TASK TO CARRY OUT
The line that contains "C1: 33nF (AGND, VS) -> 100nF (AGND, VS)" and all lines following it to the end of the data below: set these down exactly, and nothing besides.
Segment Start: TASK MATERIAL
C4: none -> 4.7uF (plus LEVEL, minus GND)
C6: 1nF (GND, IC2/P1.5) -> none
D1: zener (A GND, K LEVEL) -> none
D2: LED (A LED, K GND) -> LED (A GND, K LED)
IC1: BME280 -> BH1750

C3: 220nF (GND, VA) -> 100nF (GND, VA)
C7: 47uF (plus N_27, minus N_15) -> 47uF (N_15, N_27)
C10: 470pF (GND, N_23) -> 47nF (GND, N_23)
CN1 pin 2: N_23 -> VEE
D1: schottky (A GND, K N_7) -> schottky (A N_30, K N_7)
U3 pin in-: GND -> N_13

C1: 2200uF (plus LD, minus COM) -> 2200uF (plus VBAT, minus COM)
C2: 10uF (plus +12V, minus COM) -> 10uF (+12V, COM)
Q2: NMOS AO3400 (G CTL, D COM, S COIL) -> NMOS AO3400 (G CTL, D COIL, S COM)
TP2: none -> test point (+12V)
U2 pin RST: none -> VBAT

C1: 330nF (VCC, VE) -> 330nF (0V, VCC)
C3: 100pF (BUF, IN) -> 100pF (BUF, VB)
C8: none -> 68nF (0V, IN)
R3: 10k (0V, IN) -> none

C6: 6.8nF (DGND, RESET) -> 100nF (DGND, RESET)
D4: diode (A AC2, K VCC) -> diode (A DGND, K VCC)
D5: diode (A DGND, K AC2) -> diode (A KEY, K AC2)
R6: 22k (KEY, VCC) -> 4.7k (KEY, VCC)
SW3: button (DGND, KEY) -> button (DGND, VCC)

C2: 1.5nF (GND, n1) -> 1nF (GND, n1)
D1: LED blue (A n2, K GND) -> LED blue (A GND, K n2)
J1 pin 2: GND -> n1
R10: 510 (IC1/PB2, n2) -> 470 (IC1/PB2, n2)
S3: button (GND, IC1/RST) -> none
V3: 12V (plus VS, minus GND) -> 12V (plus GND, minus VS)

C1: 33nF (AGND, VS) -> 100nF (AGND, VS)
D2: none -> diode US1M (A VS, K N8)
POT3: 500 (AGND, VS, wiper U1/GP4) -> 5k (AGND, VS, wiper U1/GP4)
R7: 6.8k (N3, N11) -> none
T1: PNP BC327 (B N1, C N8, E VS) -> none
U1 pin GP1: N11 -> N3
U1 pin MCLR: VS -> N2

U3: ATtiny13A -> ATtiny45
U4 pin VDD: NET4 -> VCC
Segment End: TASK MATERIAL
YOUR SOLUTION
C1: 33nF (AGND, VS) -> 100nF (AGND, VS)
D2: none -> diode US1M (A VS, K N8)
POT3: 500 (AGND, VS, wiper U1/GP4) -> 5k (AGND, VS, wiper U1/GP4)
R7: 6.8k (N3, N11) -> none
T1: PNP BC327 (B N1, C N8, E VS) -> none
U1 pin GP1: N11 -> N3
U1 pin MCLR: VS -> N2

U3: ATtiny13A -> ATtiny45
U4 pin VDD: NET4 -> VCC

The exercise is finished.